Coordinate-based change listings
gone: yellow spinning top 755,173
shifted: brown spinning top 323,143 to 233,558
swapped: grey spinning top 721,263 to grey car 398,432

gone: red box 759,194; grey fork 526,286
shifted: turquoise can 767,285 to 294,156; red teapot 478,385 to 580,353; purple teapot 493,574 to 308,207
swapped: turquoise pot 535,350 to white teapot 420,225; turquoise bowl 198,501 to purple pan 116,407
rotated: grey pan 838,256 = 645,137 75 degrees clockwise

● WHAT THE TASK ASKS: Repeat the entries above verbatim.

● RESPONSE TO THE TASK:
gone: yellow spinning top 755,173
shifted: brown spinning top 323,143 to 233,558
swapped: grey spinning top 721,263 to grey car 398,432

gone: red box 759,194; grey fork 526,286
shifted: turquoise can 767,285 to 294,156; red teapot 478,385 to 580,353; purple teapot 493,574 to 308,207
swapped: turquoise pot 535,350 to white teapot 420,225; turquoise bowl 198,501 to purple pan 116,407
rotated: grey pan 838,256 = 645,137 75 degrees clockwise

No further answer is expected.